What you should do: Below are records to return verbatim; the pictures are to be dropped.

^^^^^^^^^^^^^^^^

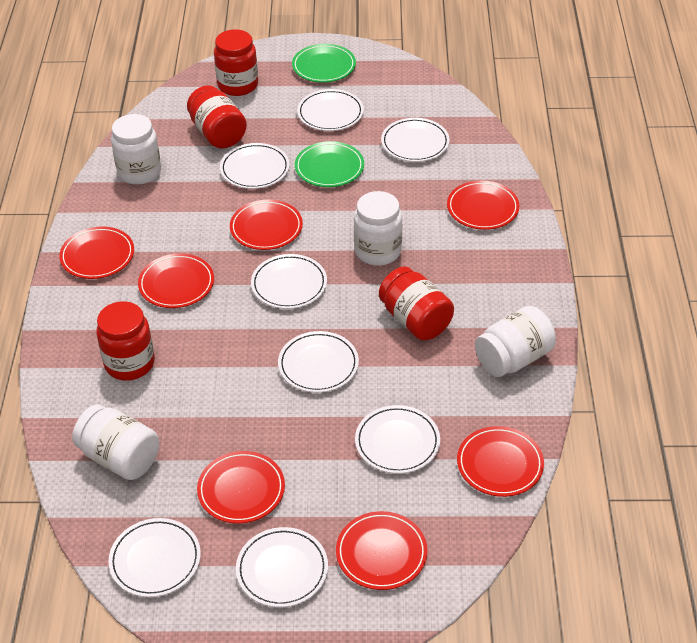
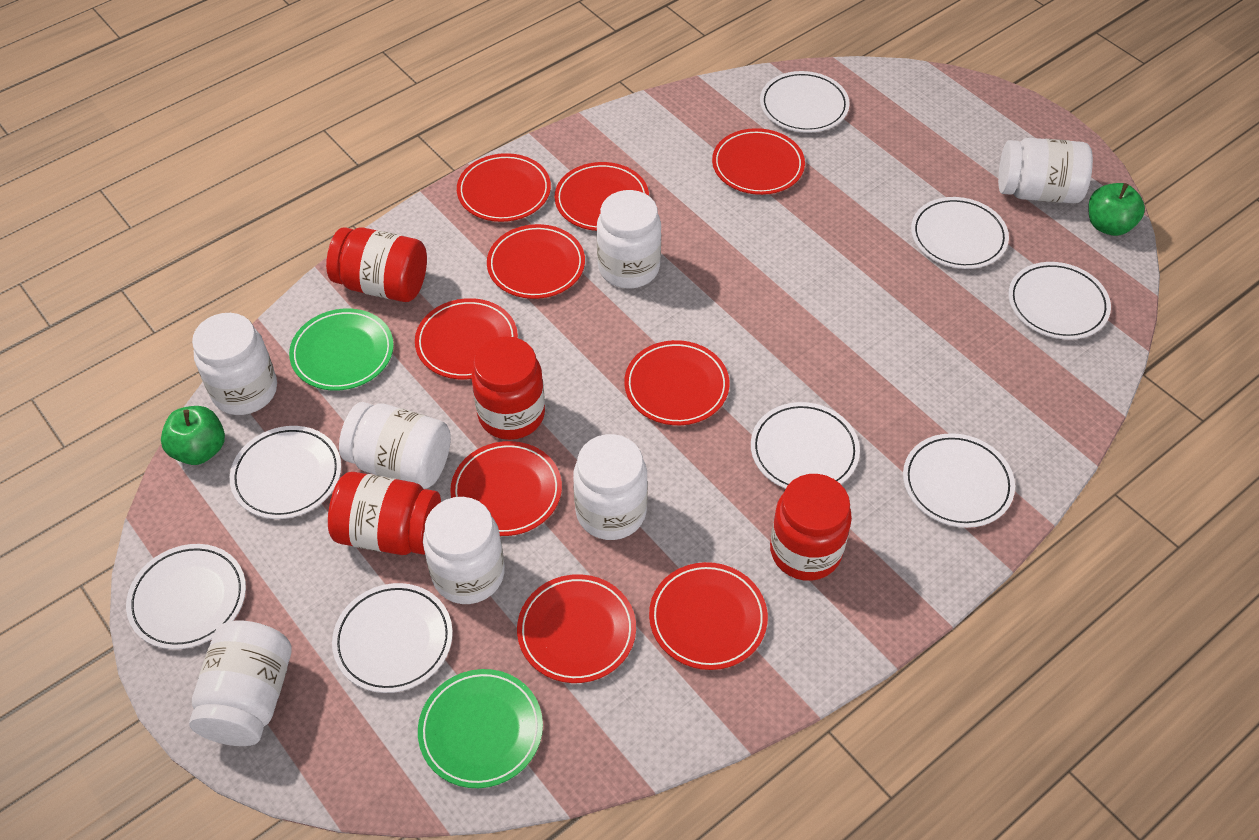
green apple: 0 -> 2
red plate: 7 -> 9
white jar: 4 -> 7

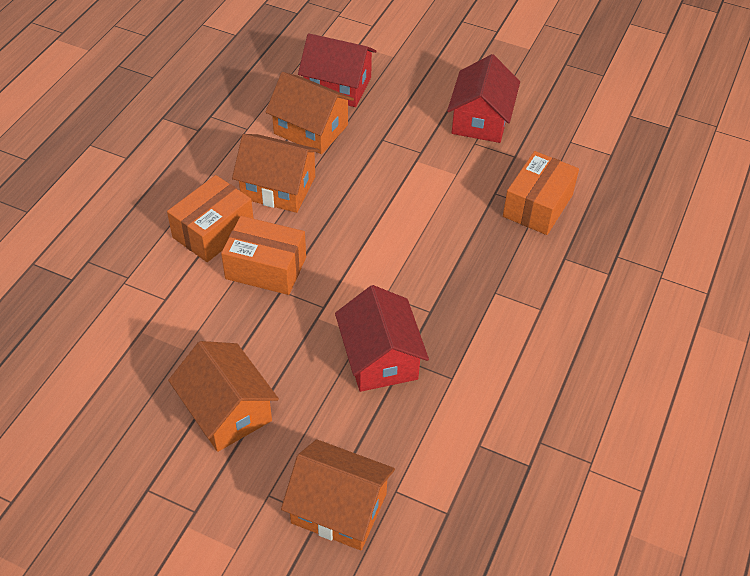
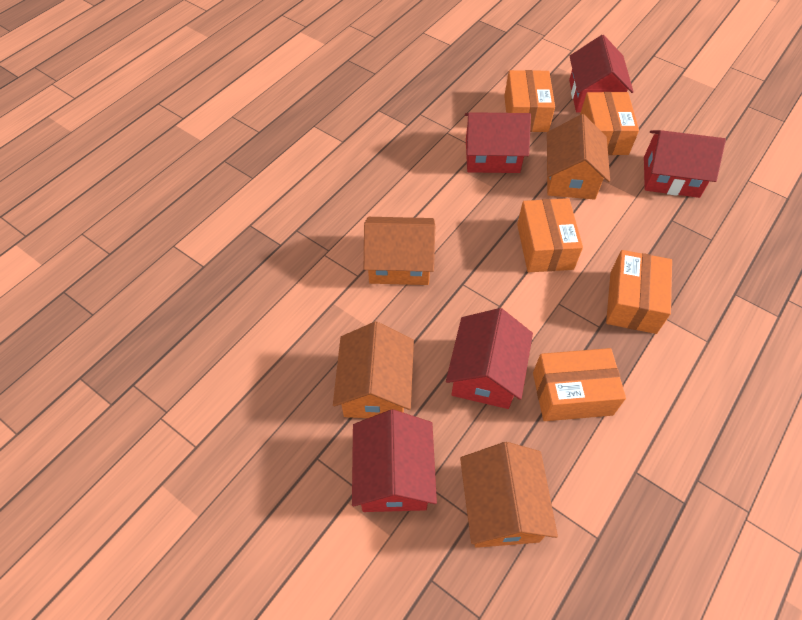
orange box: 3 -> 5
red house: 3 -> 5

^^^^^^^^^^^^^^^^

Result:
green apple: 0 -> 2
red plate: 7 -> 9
white jar: 4 -> 7

orange box: 3 -> 5
red house: 3 -> 5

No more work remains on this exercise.